-------- Data section
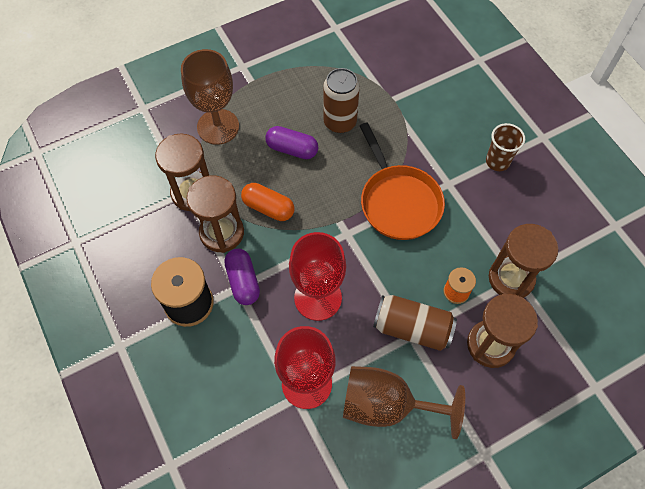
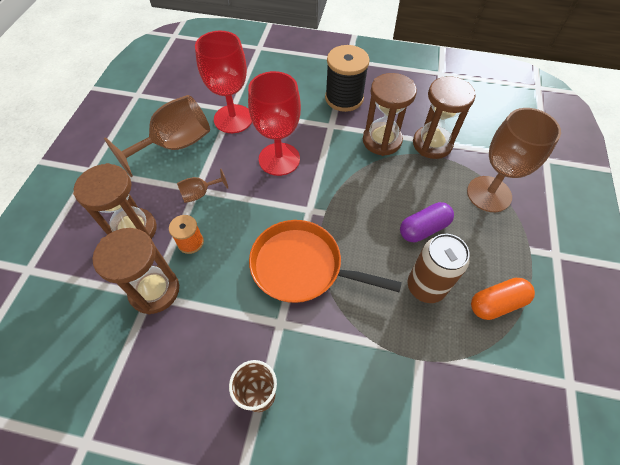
camera: 130 degrees right, 5 degrees down
(243, 281) = (332, 130): purple capsule -> none
(268, 208) = (378, 178): orange capsule -> orange capsule (496, 303)
(412, 328) = (200, 194): brown can -> brown goblet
----------------
• Requirement: What lines above contain the string "capsule"? Copy all of them.

• Completed exercise:
(243, 281) = (332, 130): purple capsule -> none
(268, 208) = (378, 178): orange capsule -> orange capsule (496, 303)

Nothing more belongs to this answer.